[Activity]
Your answer must hold only the lines below from the line containing "grey bowl: 4 -> 5" through the line containing "grey cap: 2 -> 0", each reproduced exactly.
★ ★ ★
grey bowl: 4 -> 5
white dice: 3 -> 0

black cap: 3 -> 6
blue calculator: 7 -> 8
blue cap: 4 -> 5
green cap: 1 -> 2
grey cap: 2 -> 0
★ ★ ★
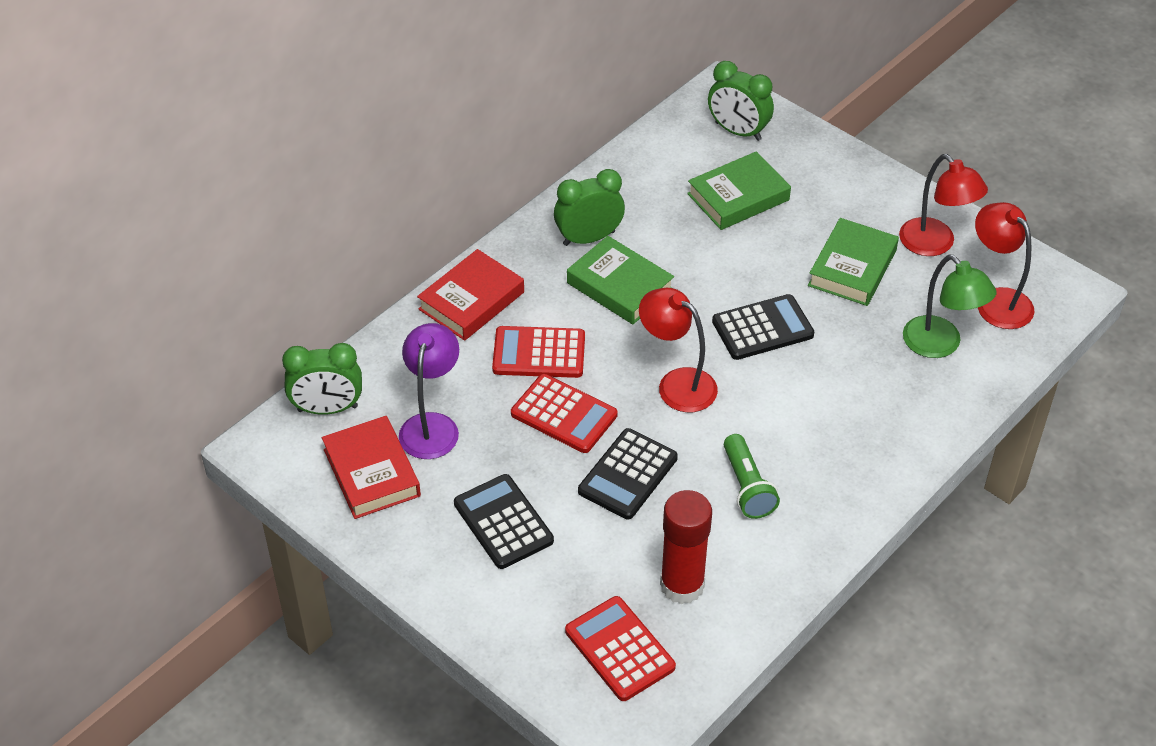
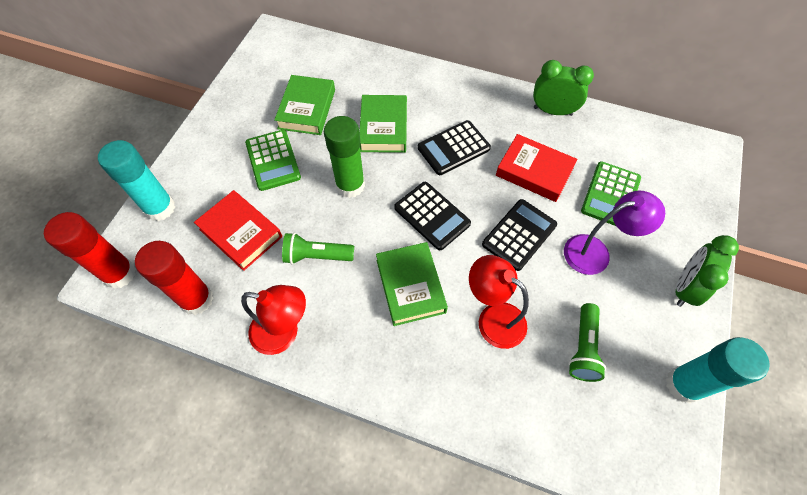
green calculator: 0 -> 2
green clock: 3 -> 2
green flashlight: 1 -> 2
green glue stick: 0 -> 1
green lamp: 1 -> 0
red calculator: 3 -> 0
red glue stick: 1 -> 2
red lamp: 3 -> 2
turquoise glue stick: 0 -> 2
★ ★ ★
[Exercise response]
grey bowl: 4 -> 5
white dice: 3 -> 0

black cap: 3 -> 6
blue calculator: 7 -> 8
blue cap: 4 -> 5
green cap: 1 -> 2
grey cap: 2 -> 0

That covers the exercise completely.